* _Requirement_
What follows is data; output all of it exactly as given.

* _Provided records_

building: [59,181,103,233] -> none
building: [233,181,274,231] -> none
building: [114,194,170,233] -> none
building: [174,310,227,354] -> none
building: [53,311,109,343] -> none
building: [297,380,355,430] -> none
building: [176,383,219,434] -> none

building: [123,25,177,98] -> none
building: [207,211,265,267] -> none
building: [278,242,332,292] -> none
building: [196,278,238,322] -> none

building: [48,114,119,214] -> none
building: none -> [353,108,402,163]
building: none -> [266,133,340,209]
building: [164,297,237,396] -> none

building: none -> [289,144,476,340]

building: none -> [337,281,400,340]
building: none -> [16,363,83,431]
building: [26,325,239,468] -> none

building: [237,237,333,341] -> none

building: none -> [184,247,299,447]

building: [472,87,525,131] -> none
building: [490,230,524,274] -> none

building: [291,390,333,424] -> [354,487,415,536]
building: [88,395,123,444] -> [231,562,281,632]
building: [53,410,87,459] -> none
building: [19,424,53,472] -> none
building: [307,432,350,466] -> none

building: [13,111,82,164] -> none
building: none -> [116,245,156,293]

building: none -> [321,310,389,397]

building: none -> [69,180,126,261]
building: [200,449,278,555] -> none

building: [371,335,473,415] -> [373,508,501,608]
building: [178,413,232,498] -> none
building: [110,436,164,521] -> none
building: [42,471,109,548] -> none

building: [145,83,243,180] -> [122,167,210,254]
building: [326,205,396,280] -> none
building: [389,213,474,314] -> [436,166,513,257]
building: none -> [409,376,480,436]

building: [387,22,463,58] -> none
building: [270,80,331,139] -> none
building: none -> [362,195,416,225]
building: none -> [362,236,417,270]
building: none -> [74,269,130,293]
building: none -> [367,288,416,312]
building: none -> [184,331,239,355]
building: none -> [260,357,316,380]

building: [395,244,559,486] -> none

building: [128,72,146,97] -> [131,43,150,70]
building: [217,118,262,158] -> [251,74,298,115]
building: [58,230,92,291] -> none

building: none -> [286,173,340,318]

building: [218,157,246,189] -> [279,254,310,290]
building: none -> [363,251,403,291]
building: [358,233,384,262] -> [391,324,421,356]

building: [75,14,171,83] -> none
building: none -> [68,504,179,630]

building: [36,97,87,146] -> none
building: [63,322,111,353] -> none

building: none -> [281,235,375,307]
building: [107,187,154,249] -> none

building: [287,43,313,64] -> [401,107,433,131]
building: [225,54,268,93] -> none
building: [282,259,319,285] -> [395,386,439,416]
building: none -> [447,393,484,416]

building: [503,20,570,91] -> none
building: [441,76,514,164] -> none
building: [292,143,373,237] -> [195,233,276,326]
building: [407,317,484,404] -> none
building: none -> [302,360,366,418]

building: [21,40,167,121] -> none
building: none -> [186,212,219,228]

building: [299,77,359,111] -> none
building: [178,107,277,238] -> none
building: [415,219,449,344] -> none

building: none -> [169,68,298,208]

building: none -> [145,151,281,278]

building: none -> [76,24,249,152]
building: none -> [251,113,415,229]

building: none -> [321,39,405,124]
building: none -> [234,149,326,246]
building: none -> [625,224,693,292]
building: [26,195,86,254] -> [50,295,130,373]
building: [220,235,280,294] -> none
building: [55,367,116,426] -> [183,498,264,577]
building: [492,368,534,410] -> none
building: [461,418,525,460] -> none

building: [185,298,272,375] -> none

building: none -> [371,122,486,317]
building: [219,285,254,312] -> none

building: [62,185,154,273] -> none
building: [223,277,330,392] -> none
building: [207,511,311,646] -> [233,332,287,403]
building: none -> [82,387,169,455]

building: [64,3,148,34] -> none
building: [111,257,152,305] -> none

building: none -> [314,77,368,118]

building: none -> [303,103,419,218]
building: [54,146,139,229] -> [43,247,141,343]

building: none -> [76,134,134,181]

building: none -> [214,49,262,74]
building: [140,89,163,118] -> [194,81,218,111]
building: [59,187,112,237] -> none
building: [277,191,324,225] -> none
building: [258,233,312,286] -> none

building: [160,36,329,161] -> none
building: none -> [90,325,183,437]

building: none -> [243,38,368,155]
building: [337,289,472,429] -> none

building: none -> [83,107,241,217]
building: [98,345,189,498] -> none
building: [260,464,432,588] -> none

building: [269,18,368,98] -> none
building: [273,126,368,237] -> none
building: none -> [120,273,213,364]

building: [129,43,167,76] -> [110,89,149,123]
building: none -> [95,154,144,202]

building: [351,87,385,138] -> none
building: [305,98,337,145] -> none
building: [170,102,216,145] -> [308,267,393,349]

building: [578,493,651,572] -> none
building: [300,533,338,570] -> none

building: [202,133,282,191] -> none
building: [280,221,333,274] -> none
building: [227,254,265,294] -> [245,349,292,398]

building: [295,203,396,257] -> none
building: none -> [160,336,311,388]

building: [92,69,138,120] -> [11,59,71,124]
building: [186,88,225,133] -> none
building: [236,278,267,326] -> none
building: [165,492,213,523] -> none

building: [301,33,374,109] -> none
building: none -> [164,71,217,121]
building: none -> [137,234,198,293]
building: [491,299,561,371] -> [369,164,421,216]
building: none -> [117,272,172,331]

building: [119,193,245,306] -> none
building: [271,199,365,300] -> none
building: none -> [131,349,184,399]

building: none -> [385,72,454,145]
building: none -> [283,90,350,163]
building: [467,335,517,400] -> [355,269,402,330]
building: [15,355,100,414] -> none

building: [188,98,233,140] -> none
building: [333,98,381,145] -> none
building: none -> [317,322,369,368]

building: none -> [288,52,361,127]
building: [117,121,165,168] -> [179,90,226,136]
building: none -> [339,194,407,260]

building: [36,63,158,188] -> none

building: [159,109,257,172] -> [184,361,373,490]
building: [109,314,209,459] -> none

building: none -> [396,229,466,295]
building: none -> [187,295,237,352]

* _Result of the exercise_
building: [59,181,103,233] -> none
building: [233,181,274,231] -> none
building: [114,194,170,233] -> none
building: [174,310,227,354] -> none
building: [53,311,109,343] -> none
building: [297,380,355,430] -> none
building: [176,383,219,434] -> none

building: [123,25,177,98] -> none
building: [207,211,265,267] -> none
building: [278,242,332,292] -> none
building: [196,278,238,322] -> none

building: [48,114,119,214] -> none
building: none -> [353,108,402,163]
building: none -> [266,133,340,209]
building: [164,297,237,396] -> none

building: none -> [289,144,476,340]

building: none -> [337,281,400,340]
building: none -> [16,363,83,431]
building: [26,325,239,468] -> none

building: [237,237,333,341] -> none

building: none -> [184,247,299,447]

building: [472,87,525,131] -> none
building: [490,230,524,274] -> none

building: [291,390,333,424] -> [354,487,415,536]
building: [88,395,123,444] -> [231,562,281,632]
building: [53,410,87,459] -> none
building: [19,424,53,472] -> none
building: [307,432,350,466] -> none

building: [13,111,82,164] -> none
building: none -> [116,245,156,293]

building: none -> [321,310,389,397]

building: none -> [69,180,126,261]
building: [200,449,278,555] -> none

building: [371,335,473,415] -> [373,508,501,608]
building: [178,413,232,498] -> none
building: [110,436,164,521] -> none
building: [42,471,109,548] -> none

building: [145,83,243,180] -> [122,167,210,254]
building: [326,205,396,280] -> none
building: [389,213,474,314] -> [436,166,513,257]
building: none -> [409,376,480,436]

building: [387,22,463,58] -> none
building: [270,80,331,139] -> none
building: none -> [362,195,416,225]
building: none -> [362,236,417,270]
building: none -> [74,269,130,293]
building: none -> [367,288,416,312]
building: none -> [184,331,239,355]
building: none -> [260,357,316,380]

building: [395,244,559,486] -> none

building: [128,72,146,97] -> [131,43,150,70]
building: [217,118,262,158] -> [251,74,298,115]
building: [58,230,92,291] -> none

building: none -> [286,173,340,318]

building: [218,157,246,189] -> [279,254,310,290]
building: none -> [363,251,403,291]
building: [358,233,384,262] -> [391,324,421,356]

building: [75,14,171,83] -> none
building: none -> [68,504,179,630]

building: [36,97,87,146] -> none
building: [63,322,111,353] -> none

building: none -> [281,235,375,307]
building: [107,187,154,249] -> none

building: [287,43,313,64] -> [401,107,433,131]
building: [225,54,268,93] -> none
building: [282,259,319,285] -> [395,386,439,416]
building: none -> [447,393,484,416]

building: [503,20,570,91] -> none
building: [441,76,514,164] -> none
building: [292,143,373,237] -> [195,233,276,326]
building: [407,317,484,404] -> none
building: none -> [302,360,366,418]

building: [21,40,167,121] -> none
building: none -> [186,212,219,228]

building: [299,77,359,111] -> none
building: [178,107,277,238] -> none
building: [415,219,449,344] -> none

building: none -> [169,68,298,208]

building: none -> [145,151,281,278]

building: none -> [76,24,249,152]
building: none -> [251,113,415,229]

building: none -> [321,39,405,124]
building: none -> [234,149,326,246]
building: none -> [625,224,693,292]
building: [26,195,86,254] -> [50,295,130,373]
building: [220,235,280,294] -> none
building: [55,367,116,426] -> [183,498,264,577]
building: [492,368,534,410] -> none
building: [461,418,525,460] -> none

building: [185,298,272,375] -> none

building: none -> [371,122,486,317]
building: [219,285,254,312] -> none

building: [62,185,154,273] -> none
building: [223,277,330,392] -> none
building: [207,511,311,646] -> [233,332,287,403]
building: none -> [82,387,169,455]

building: [64,3,148,34] -> none
building: [111,257,152,305] -> none

building: none -> [314,77,368,118]

building: none -> [303,103,419,218]
building: [54,146,139,229] -> [43,247,141,343]

building: none -> [76,134,134,181]

building: none -> [214,49,262,74]
building: [140,89,163,118] -> [194,81,218,111]
building: [59,187,112,237] -> none
building: [277,191,324,225] -> none
building: [258,233,312,286] -> none

building: [160,36,329,161] -> none
building: none -> [90,325,183,437]

building: none -> [243,38,368,155]
building: [337,289,472,429] -> none

building: none -> [83,107,241,217]
building: [98,345,189,498] -> none
building: [260,464,432,588] -> none

building: [269,18,368,98] -> none
building: [273,126,368,237] -> none
building: none -> [120,273,213,364]

building: [129,43,167,76] -> [110,89,149,123]
building: none -> [95,154,144,202]

building: [351,87,385,138] -> none
building: [305,98,337,145] -> none
building: [170,102,216,145] -> [308,267,393,349]

building: [578,493,651,572] -> none
building: [300,533,338,570] -> none

building: [202,133,282,191] -> none
building: [280,221,333,274] -> none
building: [227,254,265,294] -> [245,349,292,398]

building: [295,203,396,257] -> none
building: none -> [160,336,311,388]

building: [92,69,138,120] -> [11,59,71,124]
building: [186,88,225,133] -> none
building: [236,278,267,326] -> none
building: [165,492,213,523] -> none

building: [301,33,374,109] -> none
building: none -> [164,71,217,121]
building: none -> [137,234,198,293]
building: [491,299,561,371] -> [369,164,421,216]
building: none -> [117,272,172,331]

building: [119,193,245,306] -> none
building: [271,199,365,300] -> none
building: none -> [131,349,184,399]

building: none -> [385,72,454,145]
building: none -> [283,90,350,163]
building: [467,335,517,400] -> [355,269,402,330]
building: [15,355,100,414] -> none

building: [188,98,233,140] -> none
building: [333,98,381,145] -> none
building: none -> [317,322,369,368]

building: none -> [288,52,361,127]
building: [117,121,165,168] -> [179,90,226,136]
building: none -> [339,194,407,260]

building: [36,63,158,188] -> none

building: [159,109,257,172] -> [184,361,373,490]
building: [109,314,209,459] -> none

building: none -> [396,229,466,295]
building: none -> [187,295,237,352]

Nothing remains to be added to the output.